**GOAL OF THE EXERCISE**. Copy out each line of the data that includes the string "white".

**DATASET RECORDS**.
· · · ·

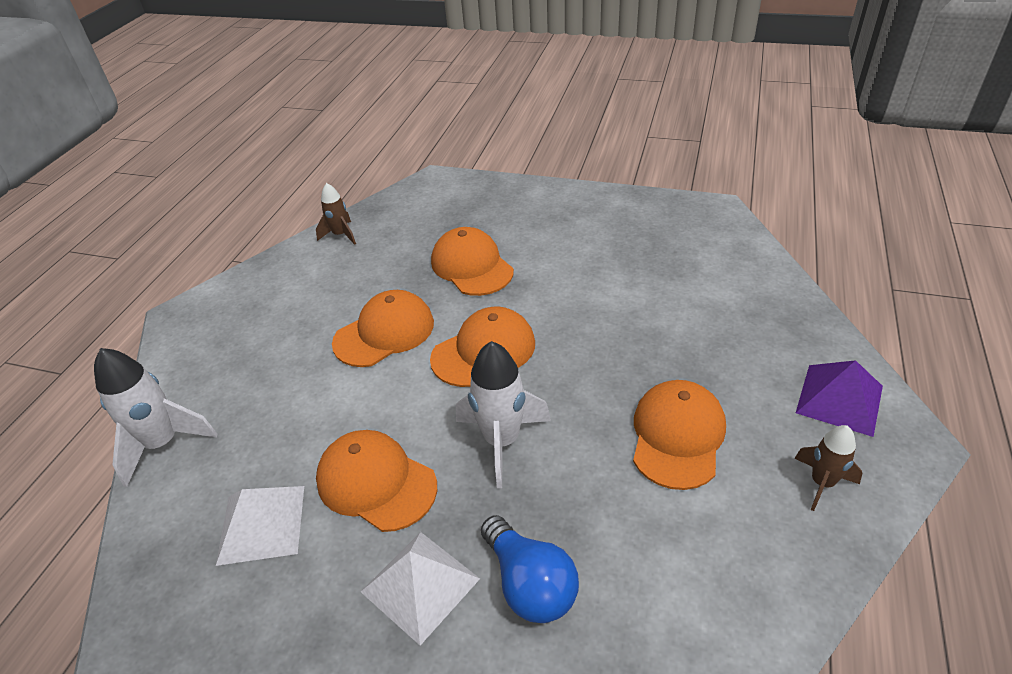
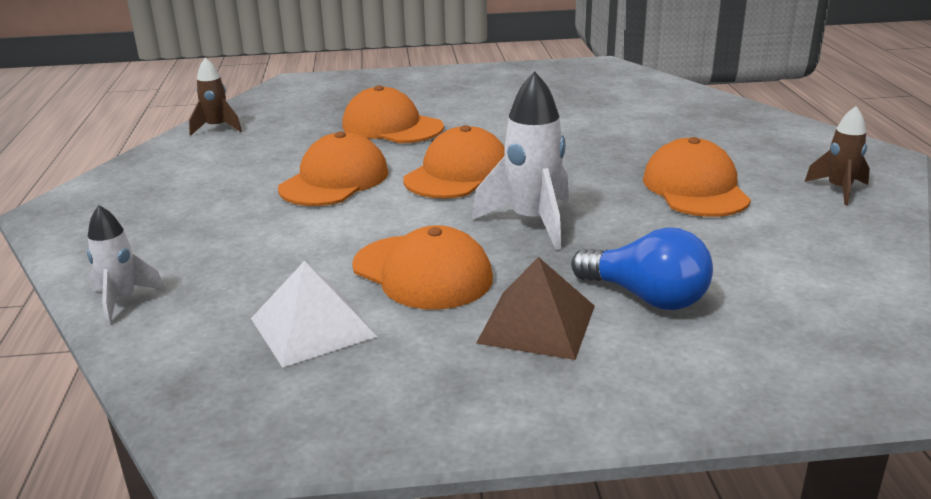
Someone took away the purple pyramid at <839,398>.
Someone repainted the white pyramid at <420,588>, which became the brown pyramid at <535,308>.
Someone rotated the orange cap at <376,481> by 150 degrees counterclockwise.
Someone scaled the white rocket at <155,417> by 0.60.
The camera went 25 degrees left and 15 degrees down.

· · · ·

**SOLUTION TO THE PROBLEM**.
Someone repainted the white pyramid at <420,588>, which became the brown pyramid at <535,308>.
Someone scaled the white rocket at <155,417> by 0.60.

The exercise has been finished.